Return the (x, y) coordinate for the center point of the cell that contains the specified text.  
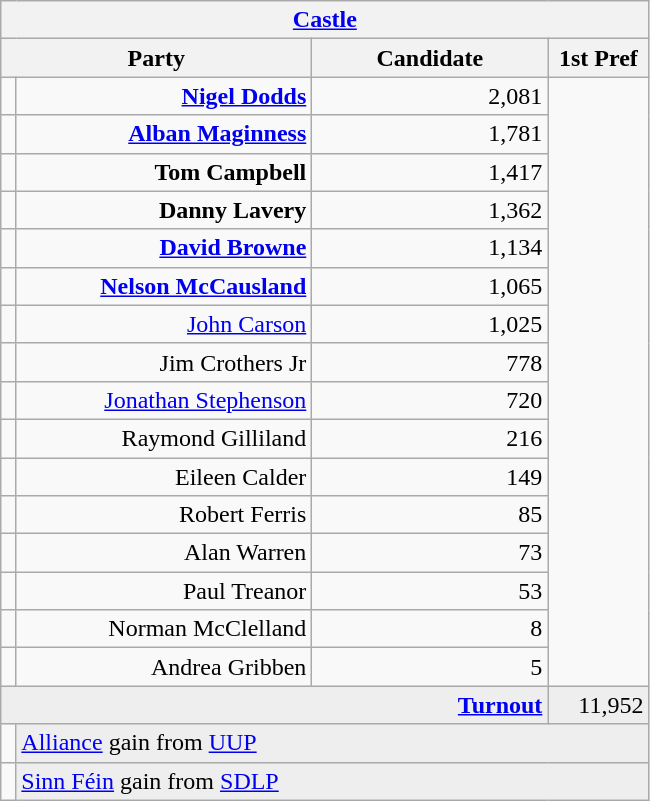
Alliance gain from UUP (332, 743)
Andrea Gribben (164, 667)
8 (430, 629)
1,134 (430, 248)
720 (430, 400)
778 (430, 362)
53 (430, 591)
1,362 (430, 210)
Alan Warren (164, 553)
1,417 (430, 172)
1,781 (430, 134)
David Browne (164, 248)
216 (430, 438)
Turnout (274, 705)
Eileen Calder (164, 477)
Danny Lavery (164, 210)
John Carson (164, 324)
1st Pref (598, 58)
2,081 (430, 96)
1,065 (430, 286)
85 (430, 515)
11,952 (598, 705)
Nigel Dodds (164, 96)
Castle (325, 20)
Raymond Gilliland (164, 438)
Paul Treanor (164, 591)
1,025 (430, 324)
Nelson McCausland (164, 286)
73 (430, 553)
5 (430, 667)
149 (430, 477)
Candidate (430, 58)
Robert Ferris (164, 515)
Sinn Féin gain from SDLP (332, 781)
Alban Maginness (164, 134)
Norman McClelland (164, 629)
Jonathan Stephenson (164, 400)
Jim Crothers Jr (164, 362)
Tom Campbell (164, 172)
Party (156, 58)
From the cell containing the given text, extract its center point as [x, y] coordinate. 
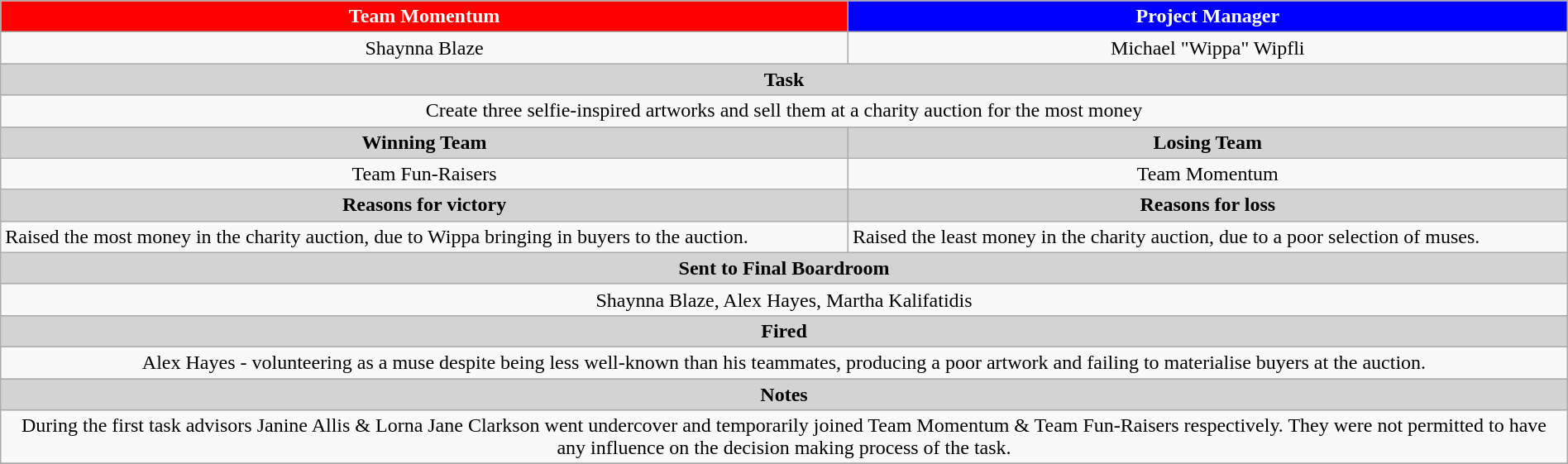
Notes [784, 394]
Losing Team [1207, 142]
Shaynna Blaze [425, 48]
Winning Team [425, 142]
Reasons for loss [1207, 205]
Sent to Final Boardroom [784, 268]
Create three selfie-inspired artworks and sell them at a charity auction for the most money [784, 111]
Team Fun-Raisers [425, 174]
Raised the least money in the charity auction, due to a poor selection of muses. [1207, 237]
Raised the most money in the charity auction, due to Wippa bringing in buyers to the auction. [425, 237]
Reasons for victory [425, 205]
Fired [784, 331]
Task [784, 79]
Michael "Wippa" Wipfli [1207, 48]
Project Manager [1207, 17]
Shaynna Blaze, Alex Hayes, Martha Kalifatidis [784, 299]
Return the (X, Y) coordinate for the center point of the cell that contains the specified text.  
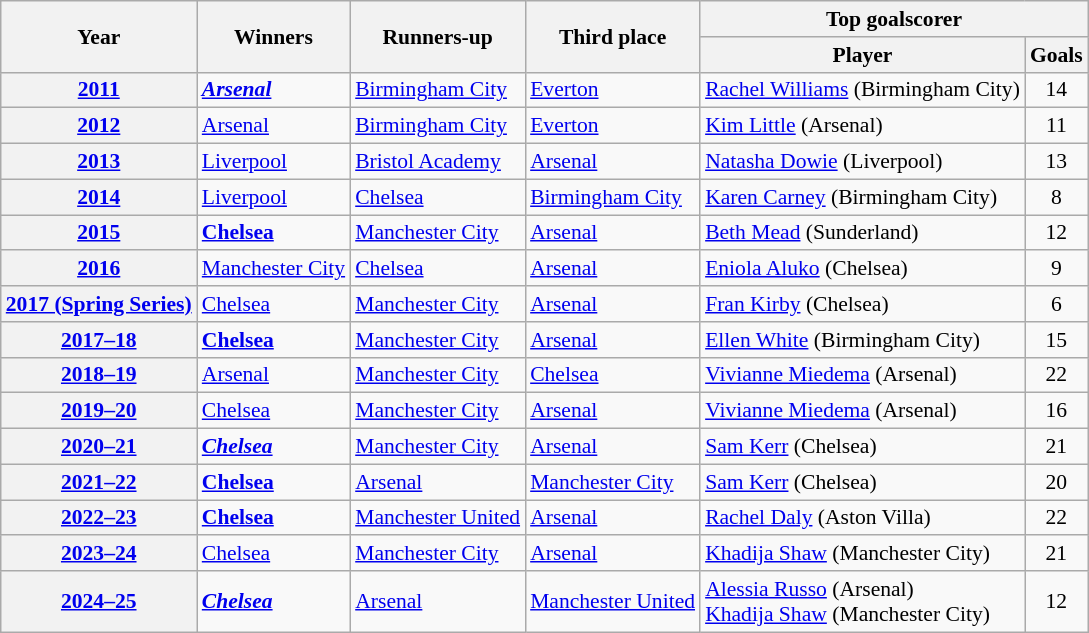
Rachel Daly (Aston Villa) (862, 518)
2015 (99, 233)
Alessia Russo (Arsenal) Khadija Shaw (Manchester City) (862, 602)
Natasha Dowie (Liverpool) (862, 162)
Year (99, 36)
2016 (99, 269)
Winners (274, 36)
20 (1056, 482)
2018–19 (99, 375)
Top goalscorer (894, 19)
Ellen White (Birmingham City) (862, 340)
15 (1056, 340)
14 (1056, 90)
2024–25 (99, 602)
Player (862, 55)
Bristol Academy (438, 162)
2014 (99, 197)
Khadija Shaw (Manchester City) (862, 554)
2017–18 (99, 340)
2023–24 (99, 554)
2022–23 (99, 518)
2013 (99, 162)
2017 (Spring Series) (99, 304)
9 (1056, 269)
Eniola Aluko (Chelsea) (862, 269)
2019–20 (99, 411)
Beth Mead (Sunderland) (862, 233)
Runners-up (438, 36)
6 (1056, 304)
Third place (612, 36)
Goals (1056, 55)
2012 (99, 126)
Rachel Williams (Birmingham City) (862, 90)
Kim Little (Arsenal) (862, 126)
11 (1056, 126)
Fran Kirby (Chelsea) (862, 304)
2020–21 (99, 447)
13 (1056, 162)
8 (1056, 197)
2011 (99, 90)
16 (1056, 411)
Karen Carney (Birmingham City) (862, 197)
2021–22 (99, 482)
Scan for the cell matching the given text and deliver its (x, y) coordinate at center. 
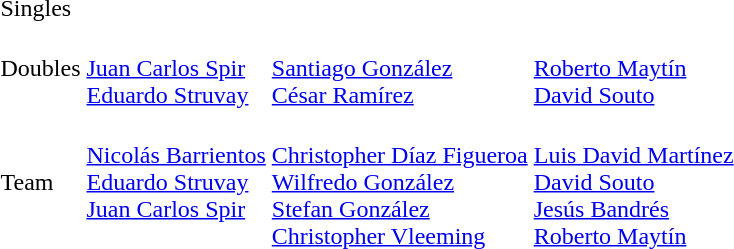
Santiago GonzálezCésar Ramírez (400, 68)
Juan Carlos SpirEduardo Struvay (176, 68)
Locate the cell with the specified text and output its [x, y] center coordinate. 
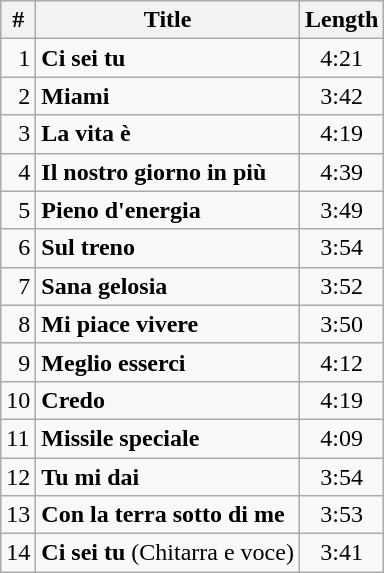
1 [18, 58]
Ci sei tu [168, 58]
4:39 [341, 172]
Sana gelosia [168, 286]
Title [168, 20]
5 [18, 210]
3:52 [341, 286]
Length [341, 20]
Mi piace vivere [168, 324]
4 [18, 172]
Meglio esserci [168, 362]
2 [18, 96]
10 [18, 400]
3:42 [341, 96]
3:49 [341, 210]
11 [18, 438]
8 [18, 324]
14 [18, 553]
4:09 [341, 438]
3:53 [341, 515]
3:41 [341, 553]
9 [18, 362]
Credo [168, 400]
Pieno d'energia [168, 210]
Miami [168, 96]
La vita è [168, 134]
Il nostro giorno in più [168, 172]
Ci sei tu (Chitarra e voce) [168, 553]
3 [18, 134]
7 [18, 286]
Con la terra sotto di me [168, 515]
13 [18, 515]
4:12 [341, 362]
6 [18, 248]
Missile speciale [168, 438]
Tu mi dai [168, 477]
12 [18, 477]
3:50 [341, 324]
Sul treno [168, 248]
4:21 [341, 58]
# [18, 20]
Scan for the cell matching the given text and deliver its (X, Y) coordinate at center. 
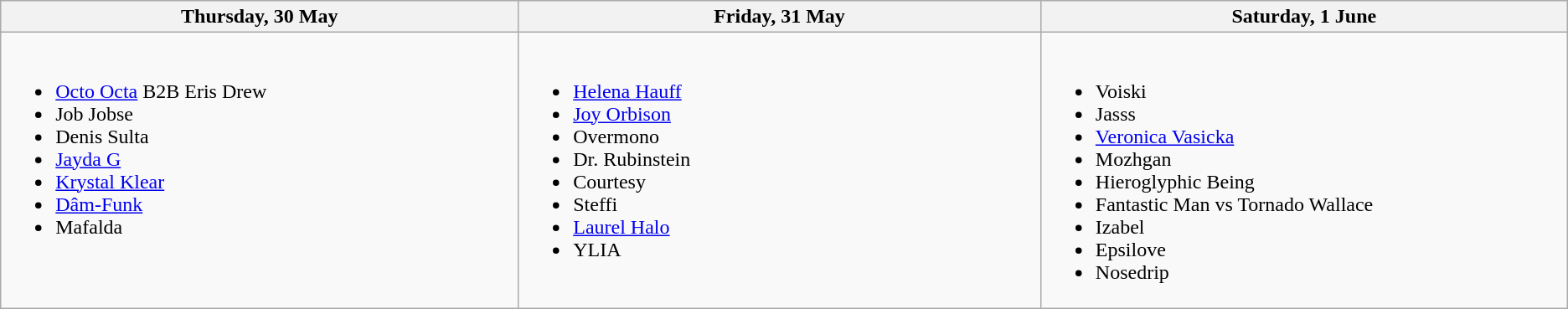
Thursday, 30 May (260, 17)
Friday, 31 May (780, 17)
VoiskiJasssVeronica VasickaMozhganHieroglyphic BeingFantastic Man vs Tornado WallaceIzabelEpsiloveNosedrip (1303, 171)
Octo Octa B2B Eris DrewJob JobseDenis SultaJayda GKrystal KlearDâm-FunkMafalda (260, 171)
Helena HauffJoy OrbisonOvermonoDr. RubinsteinCourtesySteffiLaurel HaloYLIA (780, 171)
Saturday, 1 June (1303, 17)
Pinpoint the cell where the given text exists, returning its [x, y] midpoint coordinate. 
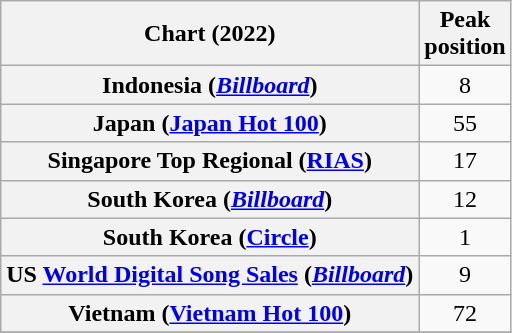
72 [465, 313]
Peakposition [465, 34]
55 [465, 123]
9 [465, 275]
Indonesia (Billboard) [210, 85]
Chart (2022) [210, 34]
8 [465, 85]
12 [465, 199]
17 [465, 161]
South Korea (Billboard) [210, 199]
1 [465, 237]
Singapore Top Regional (RIAS) [210, 161]
Japan (Japan Hot 100) [210, 123]
US World Digital Song Sales (Billboard) [210, 275]
South Korea (Circle) [210, 237]
Vietnam (Vietnam Hot 100) [210, 313]
Determine the [X, Y] coordinate at the center of the cell enclosing the given text.  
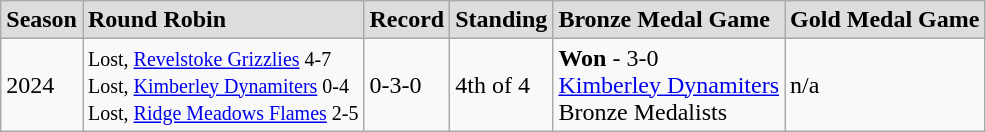
Bronze Medal Game [669, 20]
2024 [42, 85]
Record [407, 20]
Lost, Revelstoke Grizzlies 4-7Lost, Kimberley Dynamiters 0-4Lost, Ridge Meadows Flames 2-5 [223, 85]
0-3-0 [407, 85]
Won - 3-0 Kimberley DynamitersBronze Medalists [669, 85]
Season [42, 20]
n/a [885, 85]
Standing [502, 20]
4th of 4 [502, 85]
Gold Medal Game [885, 20]
Round Robin [223, 20]
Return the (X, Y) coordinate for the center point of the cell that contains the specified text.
......
Goal of the exercise
Please revise the material, starting with the line that contains "Rachel Daly (Aston Villa) (862, 518)" and going on through the line that contains "2019–20 (99, 411)", by putting "Man City" wherever "Manchester City" appears and leaving all else unchanged. Return only those lines.

Exercise result
Rachel Daly (Aston Villa) (862, 518)
2015 (99, 233)
Alessia Russo (Arsenal) Khadija Shaw (Man City) (862, 602)
Natasha Dowie (Liverpool) (862, 162)
Year (99, 36)
2016 (99, 269)
Winners (274, 36)
20 (1056, 482)
2018–19 (99, 375)
Top goalscorer (894, 19)
Ellen White (Birmingham City) (862, 340)
15 (1056, 340)
14 (1056, 90)
2024–25 (99, 602)
Player (862, 55)
Bristol Academy (438, 162)
2014 (99, 197)
Khadija Shaw (Man City) (862, 554)
2017–18 (99, 340)
2023–24 (99, 554)
2022–23 (99, 518)
2013 (99, 162)
2017 (Spring Series) (99, 304)
9 (1056, 269)
Eniola Aluko (Chelsea) (862, 269)
2019–20 (99, 411)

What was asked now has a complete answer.